TRY IT: Copy out the listing below without any changes, everything from the line containing "Answer: (E)" down to the line containing "Question: Which object".

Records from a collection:
^^^^
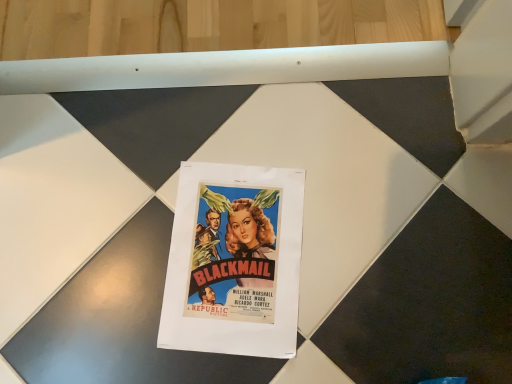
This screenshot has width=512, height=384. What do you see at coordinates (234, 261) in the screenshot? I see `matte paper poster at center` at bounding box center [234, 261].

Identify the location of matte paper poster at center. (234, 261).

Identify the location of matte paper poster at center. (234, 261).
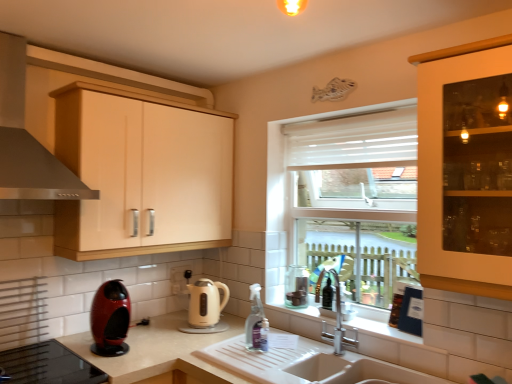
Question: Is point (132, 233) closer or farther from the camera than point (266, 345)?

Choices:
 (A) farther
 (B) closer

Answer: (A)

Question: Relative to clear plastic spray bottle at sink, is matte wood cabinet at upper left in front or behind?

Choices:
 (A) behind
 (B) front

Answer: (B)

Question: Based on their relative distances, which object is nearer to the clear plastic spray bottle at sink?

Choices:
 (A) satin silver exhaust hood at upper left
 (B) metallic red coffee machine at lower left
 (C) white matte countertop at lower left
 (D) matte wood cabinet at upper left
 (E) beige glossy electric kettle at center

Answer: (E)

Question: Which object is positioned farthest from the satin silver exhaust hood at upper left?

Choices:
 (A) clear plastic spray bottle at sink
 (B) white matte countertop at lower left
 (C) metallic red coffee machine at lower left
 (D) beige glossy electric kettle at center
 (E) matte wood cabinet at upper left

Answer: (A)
^^^^
FINISHED EXERCISE:
Answer: (E)

Question: Which object is positioned farthest from the satin silver exhaust hood at upper left?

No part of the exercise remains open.